WHAT THE TASK REQUIRES:
Give the lines again exactly as they appear below, from the line with "yellow circle: (45, 273) -> (10, 185), moved" to the line with "orange line: (119, 90) -> (99, 94), moved", both included, and only those lines. Leave every picture out.

##########

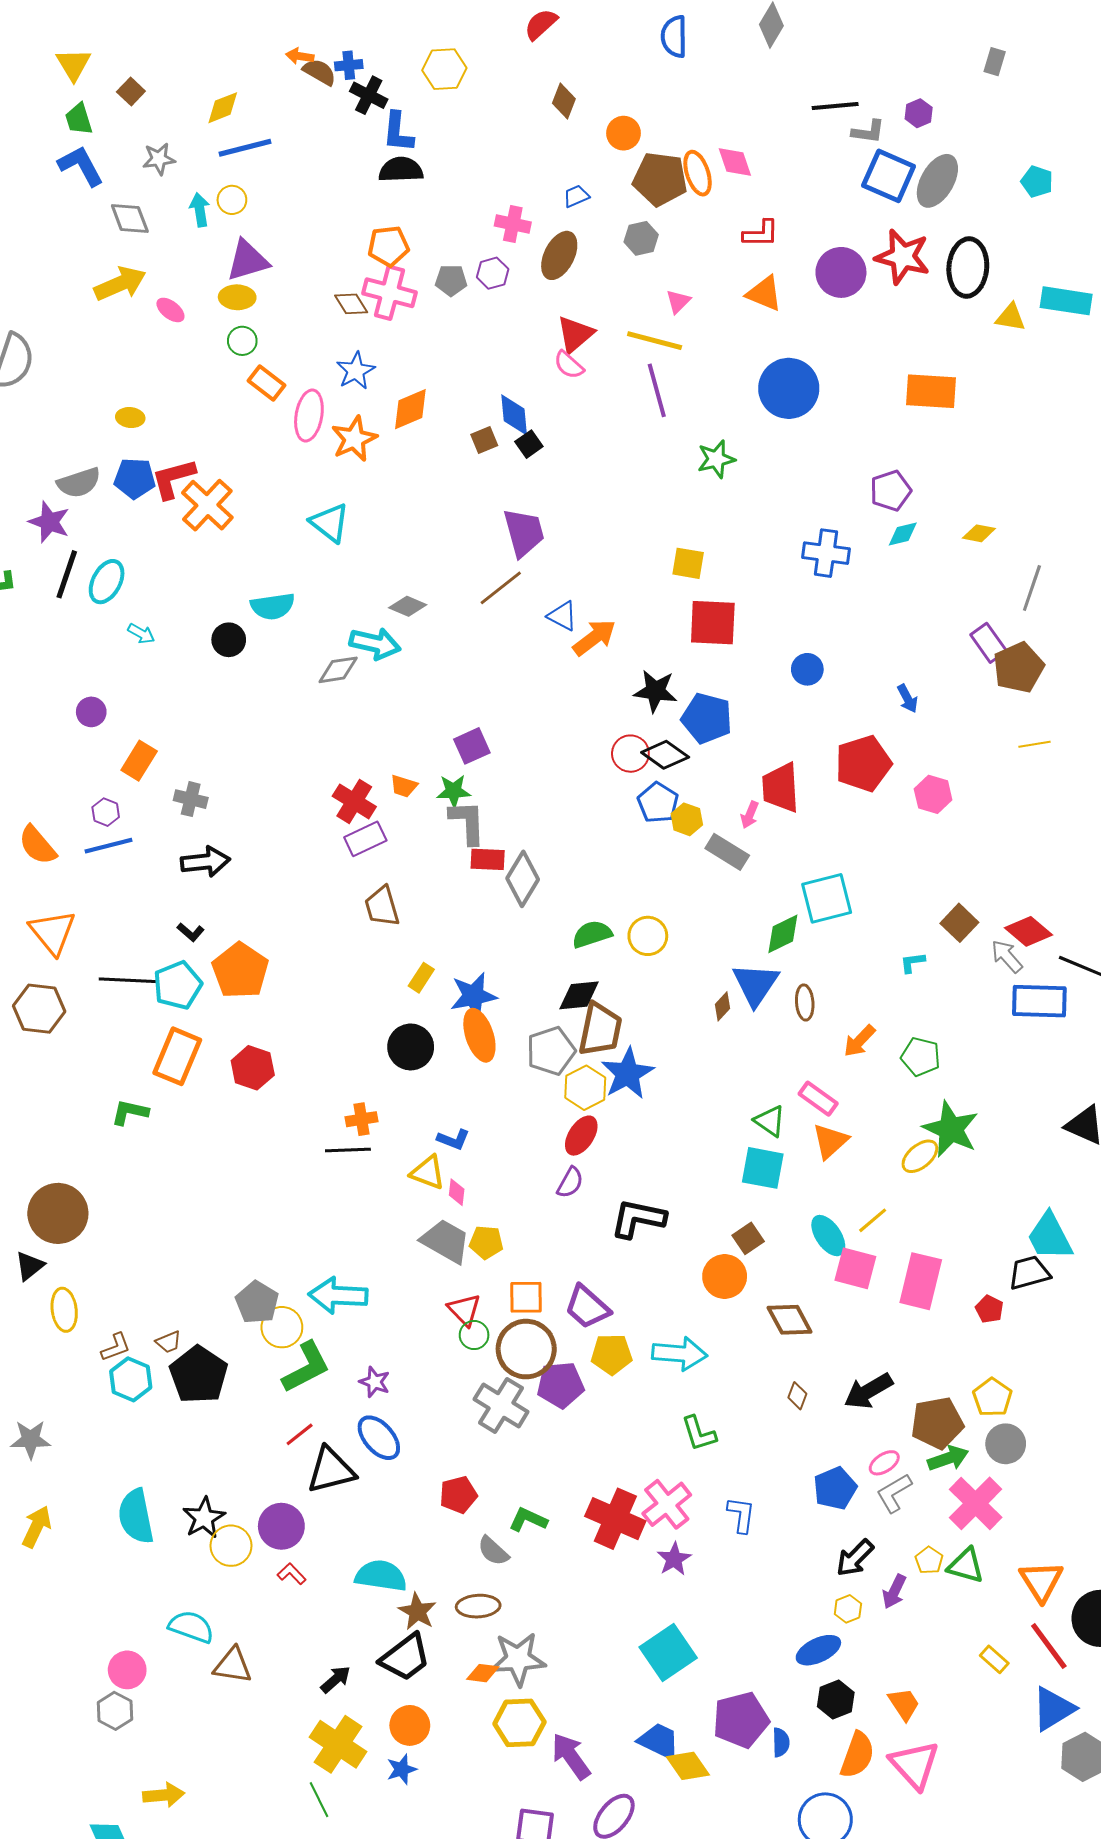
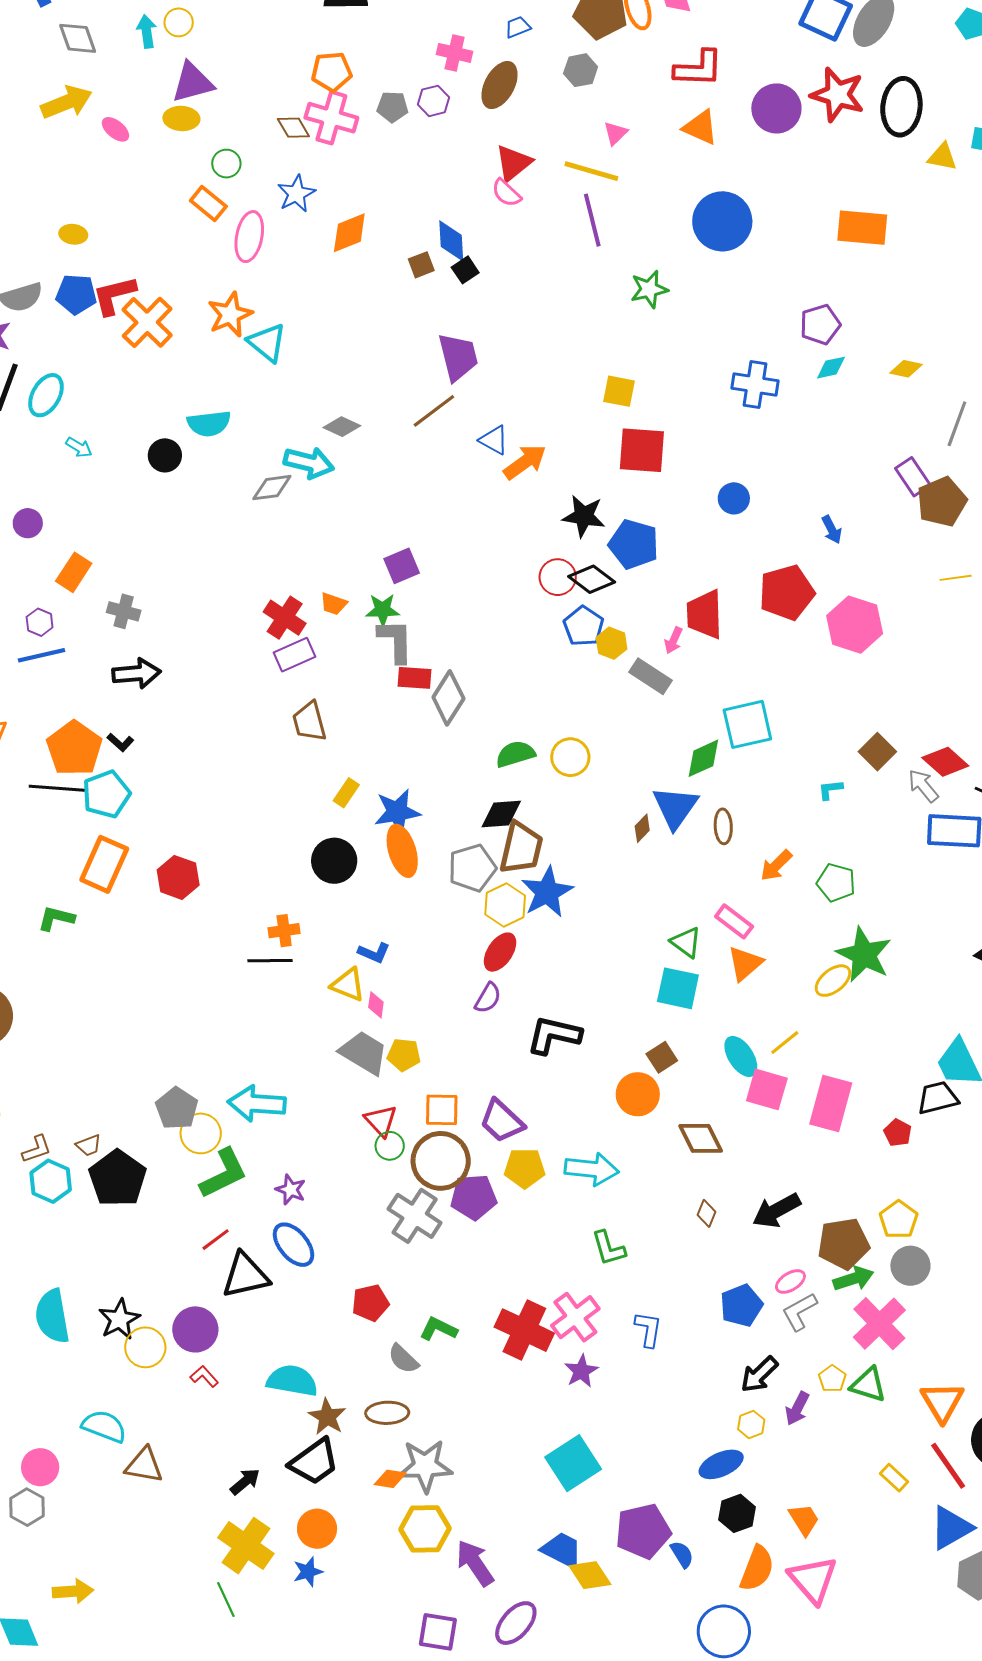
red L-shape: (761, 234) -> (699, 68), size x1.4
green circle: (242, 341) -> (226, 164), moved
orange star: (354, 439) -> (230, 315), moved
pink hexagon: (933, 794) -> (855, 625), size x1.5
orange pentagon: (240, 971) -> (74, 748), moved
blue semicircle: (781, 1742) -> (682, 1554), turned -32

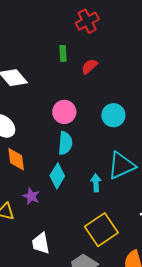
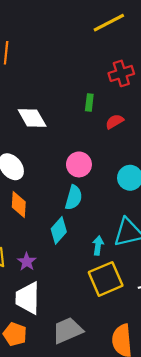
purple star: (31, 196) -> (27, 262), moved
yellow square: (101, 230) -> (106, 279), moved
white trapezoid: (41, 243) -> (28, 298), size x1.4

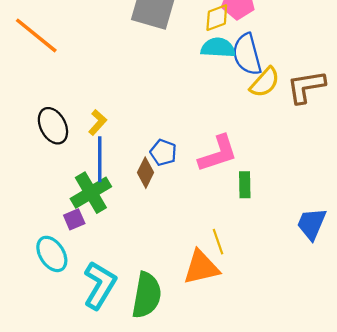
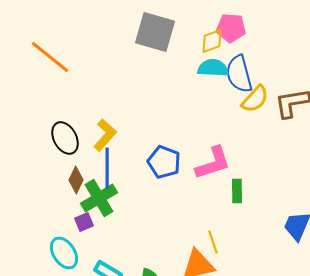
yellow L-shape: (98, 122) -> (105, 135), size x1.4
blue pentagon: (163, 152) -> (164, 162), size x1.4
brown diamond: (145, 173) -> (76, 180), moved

##########

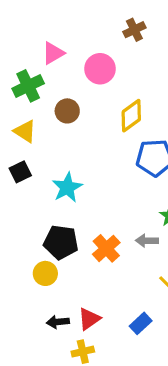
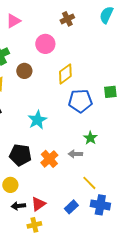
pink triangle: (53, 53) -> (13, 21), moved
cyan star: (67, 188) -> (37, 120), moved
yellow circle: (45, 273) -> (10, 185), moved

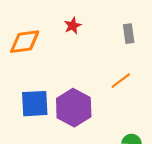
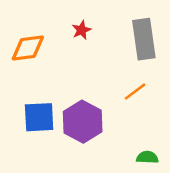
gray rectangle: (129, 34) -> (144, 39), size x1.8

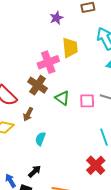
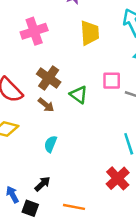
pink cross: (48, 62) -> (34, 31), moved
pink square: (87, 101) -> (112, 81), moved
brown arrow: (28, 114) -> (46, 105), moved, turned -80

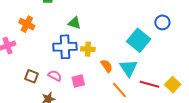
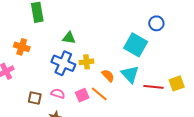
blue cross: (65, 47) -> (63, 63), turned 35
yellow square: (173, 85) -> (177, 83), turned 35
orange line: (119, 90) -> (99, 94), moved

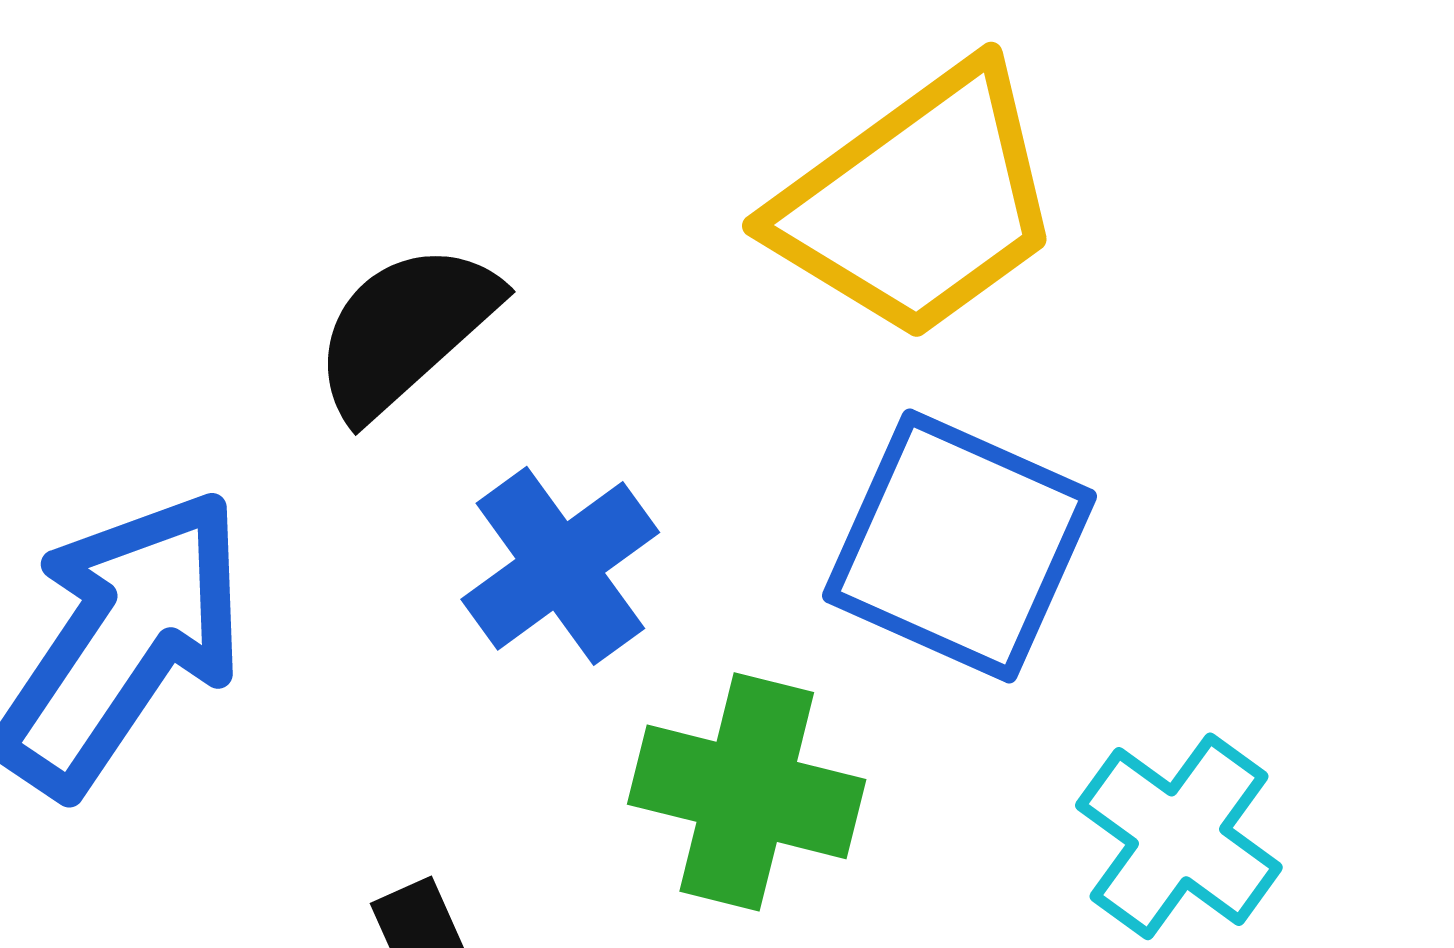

##########

TASK SOLUTION:
yellow circle: (45, 273) -> (10, 185), moved

gray rectangle: (129, 34) -> (144, 39), size x1.8

pink cross: (48, 62) -> (34, 31), moved
pink square: (87, 101) -> (112, 81), moved
brown arrow: (28, 114) -> (46, 105), moved, turned -80

blue cross: (65, 47) -> (63, 63), turned 35
yellow square: (173, 85) -> (177, 83), turned 35
orange line: (119, 90) -> (99, 94), moved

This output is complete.